**TASK**
Where the records below show a line containing "purple heart [568,245,650,310] -> none", start copying; end with the line containing "none -> white truck [282,469,469,596]", and copy it too.

---

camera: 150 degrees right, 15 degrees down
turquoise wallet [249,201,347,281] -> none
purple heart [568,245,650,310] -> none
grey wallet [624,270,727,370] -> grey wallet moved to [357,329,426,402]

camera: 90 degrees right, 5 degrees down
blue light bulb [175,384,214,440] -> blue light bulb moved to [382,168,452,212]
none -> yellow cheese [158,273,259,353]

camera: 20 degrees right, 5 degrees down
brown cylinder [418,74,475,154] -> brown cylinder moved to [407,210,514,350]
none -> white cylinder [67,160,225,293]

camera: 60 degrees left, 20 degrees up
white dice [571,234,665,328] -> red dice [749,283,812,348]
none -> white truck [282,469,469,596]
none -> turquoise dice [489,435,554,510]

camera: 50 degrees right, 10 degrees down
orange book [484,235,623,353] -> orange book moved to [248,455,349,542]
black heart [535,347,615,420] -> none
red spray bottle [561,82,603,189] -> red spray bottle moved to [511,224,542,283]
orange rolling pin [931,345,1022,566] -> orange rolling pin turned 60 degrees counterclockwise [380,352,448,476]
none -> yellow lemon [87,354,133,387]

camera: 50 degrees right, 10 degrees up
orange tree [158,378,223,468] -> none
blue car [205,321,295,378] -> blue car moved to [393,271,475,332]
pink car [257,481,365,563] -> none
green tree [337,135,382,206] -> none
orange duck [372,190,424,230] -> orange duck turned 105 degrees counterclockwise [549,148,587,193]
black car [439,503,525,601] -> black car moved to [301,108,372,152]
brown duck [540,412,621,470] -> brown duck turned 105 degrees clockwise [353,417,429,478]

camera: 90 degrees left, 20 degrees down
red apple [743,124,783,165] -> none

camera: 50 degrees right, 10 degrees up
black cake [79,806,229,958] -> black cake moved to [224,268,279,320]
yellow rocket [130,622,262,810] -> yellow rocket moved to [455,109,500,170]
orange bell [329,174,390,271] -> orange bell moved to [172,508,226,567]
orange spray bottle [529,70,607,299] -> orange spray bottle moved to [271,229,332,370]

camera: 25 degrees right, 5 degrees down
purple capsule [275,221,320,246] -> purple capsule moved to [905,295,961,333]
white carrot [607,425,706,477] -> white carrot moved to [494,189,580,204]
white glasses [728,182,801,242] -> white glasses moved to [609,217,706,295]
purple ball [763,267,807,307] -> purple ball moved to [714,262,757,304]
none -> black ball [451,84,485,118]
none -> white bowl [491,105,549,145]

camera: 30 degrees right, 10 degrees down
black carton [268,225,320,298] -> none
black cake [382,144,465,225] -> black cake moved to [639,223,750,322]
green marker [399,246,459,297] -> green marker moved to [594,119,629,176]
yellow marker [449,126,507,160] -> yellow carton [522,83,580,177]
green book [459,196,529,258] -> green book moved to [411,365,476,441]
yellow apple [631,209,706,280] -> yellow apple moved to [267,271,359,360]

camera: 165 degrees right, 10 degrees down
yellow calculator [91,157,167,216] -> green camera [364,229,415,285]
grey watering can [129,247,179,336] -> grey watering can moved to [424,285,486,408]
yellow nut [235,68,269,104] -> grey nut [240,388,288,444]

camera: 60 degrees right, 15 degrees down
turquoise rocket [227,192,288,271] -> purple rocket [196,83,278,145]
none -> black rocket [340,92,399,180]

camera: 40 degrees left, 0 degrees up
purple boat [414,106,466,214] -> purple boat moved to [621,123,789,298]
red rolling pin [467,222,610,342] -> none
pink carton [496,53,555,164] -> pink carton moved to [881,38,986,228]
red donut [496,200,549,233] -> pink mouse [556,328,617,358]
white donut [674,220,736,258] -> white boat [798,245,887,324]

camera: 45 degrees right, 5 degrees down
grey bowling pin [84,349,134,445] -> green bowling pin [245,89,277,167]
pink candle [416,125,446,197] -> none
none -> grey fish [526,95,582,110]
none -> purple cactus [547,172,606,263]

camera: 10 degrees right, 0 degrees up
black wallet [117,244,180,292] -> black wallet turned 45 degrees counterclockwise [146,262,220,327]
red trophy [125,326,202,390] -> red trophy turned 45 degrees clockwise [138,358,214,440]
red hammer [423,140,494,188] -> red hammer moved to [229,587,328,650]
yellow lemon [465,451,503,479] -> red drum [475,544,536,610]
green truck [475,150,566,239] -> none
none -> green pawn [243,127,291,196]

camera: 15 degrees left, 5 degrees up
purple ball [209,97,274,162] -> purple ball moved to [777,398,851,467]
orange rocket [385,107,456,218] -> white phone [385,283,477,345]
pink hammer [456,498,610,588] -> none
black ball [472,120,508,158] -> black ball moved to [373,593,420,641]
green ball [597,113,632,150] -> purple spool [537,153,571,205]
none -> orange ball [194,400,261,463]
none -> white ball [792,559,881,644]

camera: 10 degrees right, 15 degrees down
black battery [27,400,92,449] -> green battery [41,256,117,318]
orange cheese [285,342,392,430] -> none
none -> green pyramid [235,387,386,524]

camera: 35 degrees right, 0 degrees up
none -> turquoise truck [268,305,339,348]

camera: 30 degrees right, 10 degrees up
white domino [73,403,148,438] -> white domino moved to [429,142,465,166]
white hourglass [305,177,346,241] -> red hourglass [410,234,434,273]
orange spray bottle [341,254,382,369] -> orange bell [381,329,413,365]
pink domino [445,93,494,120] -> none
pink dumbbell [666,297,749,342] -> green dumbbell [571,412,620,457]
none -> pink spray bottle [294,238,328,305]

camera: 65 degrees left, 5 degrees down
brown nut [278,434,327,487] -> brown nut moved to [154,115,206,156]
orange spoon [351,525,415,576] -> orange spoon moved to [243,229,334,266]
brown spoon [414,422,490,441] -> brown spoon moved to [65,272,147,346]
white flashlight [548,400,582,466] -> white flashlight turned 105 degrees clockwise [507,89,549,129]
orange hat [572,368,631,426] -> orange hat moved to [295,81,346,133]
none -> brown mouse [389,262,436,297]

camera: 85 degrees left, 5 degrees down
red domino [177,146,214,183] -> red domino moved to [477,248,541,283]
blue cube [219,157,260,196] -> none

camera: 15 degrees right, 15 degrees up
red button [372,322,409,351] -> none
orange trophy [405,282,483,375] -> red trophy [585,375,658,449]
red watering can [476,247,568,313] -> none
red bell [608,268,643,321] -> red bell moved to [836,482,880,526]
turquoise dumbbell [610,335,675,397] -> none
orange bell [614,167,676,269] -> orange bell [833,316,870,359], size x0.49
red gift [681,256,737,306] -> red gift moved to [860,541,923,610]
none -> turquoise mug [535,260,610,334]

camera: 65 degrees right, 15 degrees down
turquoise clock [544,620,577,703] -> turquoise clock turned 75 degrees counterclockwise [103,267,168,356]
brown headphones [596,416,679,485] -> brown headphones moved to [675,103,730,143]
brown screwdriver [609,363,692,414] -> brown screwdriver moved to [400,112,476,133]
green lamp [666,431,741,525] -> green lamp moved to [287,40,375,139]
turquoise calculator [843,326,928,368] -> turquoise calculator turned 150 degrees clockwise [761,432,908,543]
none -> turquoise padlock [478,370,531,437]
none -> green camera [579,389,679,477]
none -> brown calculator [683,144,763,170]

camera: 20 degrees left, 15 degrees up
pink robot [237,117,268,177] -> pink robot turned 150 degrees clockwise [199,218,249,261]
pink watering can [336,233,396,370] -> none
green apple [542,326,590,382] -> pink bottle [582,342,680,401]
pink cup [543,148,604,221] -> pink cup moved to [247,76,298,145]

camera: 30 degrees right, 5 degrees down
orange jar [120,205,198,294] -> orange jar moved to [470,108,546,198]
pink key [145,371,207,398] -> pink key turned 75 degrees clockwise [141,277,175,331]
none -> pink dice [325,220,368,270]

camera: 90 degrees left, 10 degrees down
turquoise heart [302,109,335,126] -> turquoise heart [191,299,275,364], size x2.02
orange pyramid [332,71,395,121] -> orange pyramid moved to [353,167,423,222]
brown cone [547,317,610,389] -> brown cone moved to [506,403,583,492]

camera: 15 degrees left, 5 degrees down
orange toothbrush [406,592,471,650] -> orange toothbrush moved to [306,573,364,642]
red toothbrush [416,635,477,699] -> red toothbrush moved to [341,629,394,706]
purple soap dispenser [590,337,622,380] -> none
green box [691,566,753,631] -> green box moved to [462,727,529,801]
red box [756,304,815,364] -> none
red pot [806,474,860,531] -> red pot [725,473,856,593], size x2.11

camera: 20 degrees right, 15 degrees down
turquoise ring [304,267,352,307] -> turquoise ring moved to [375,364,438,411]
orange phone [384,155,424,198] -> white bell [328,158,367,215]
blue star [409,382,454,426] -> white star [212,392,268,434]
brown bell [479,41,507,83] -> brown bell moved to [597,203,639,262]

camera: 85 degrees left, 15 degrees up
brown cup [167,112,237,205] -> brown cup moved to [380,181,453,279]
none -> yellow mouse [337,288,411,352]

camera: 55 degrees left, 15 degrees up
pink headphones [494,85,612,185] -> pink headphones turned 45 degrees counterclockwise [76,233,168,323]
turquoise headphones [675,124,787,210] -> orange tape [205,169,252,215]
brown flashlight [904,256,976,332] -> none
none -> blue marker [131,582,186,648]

---

**RESPONSE AREA**
purple heart [568,245,650,310] -> none
grey wallet [624,270,727,370] -> grey wallet moved to [357,329,426,402]

camera: 90 degrees right, 5 degrees down
blue light bulb [175,384,214,440] -> blue light bulb moved to [382,168,452,212]
none -> yellow cheese [158,273,259,353]

camera: 20 degrees right, 5 degrees down
brown cylinder [418,74,475,154] -> brown cylinder moved to [407,210,514,350]
none -> white cylinder [67,160,225,293]

camera: 60 degrees left, 20 degrees up
white dice [571,234,665,328] -> red dice [749,283,812,348]
none -> white truck [282,469,469,596]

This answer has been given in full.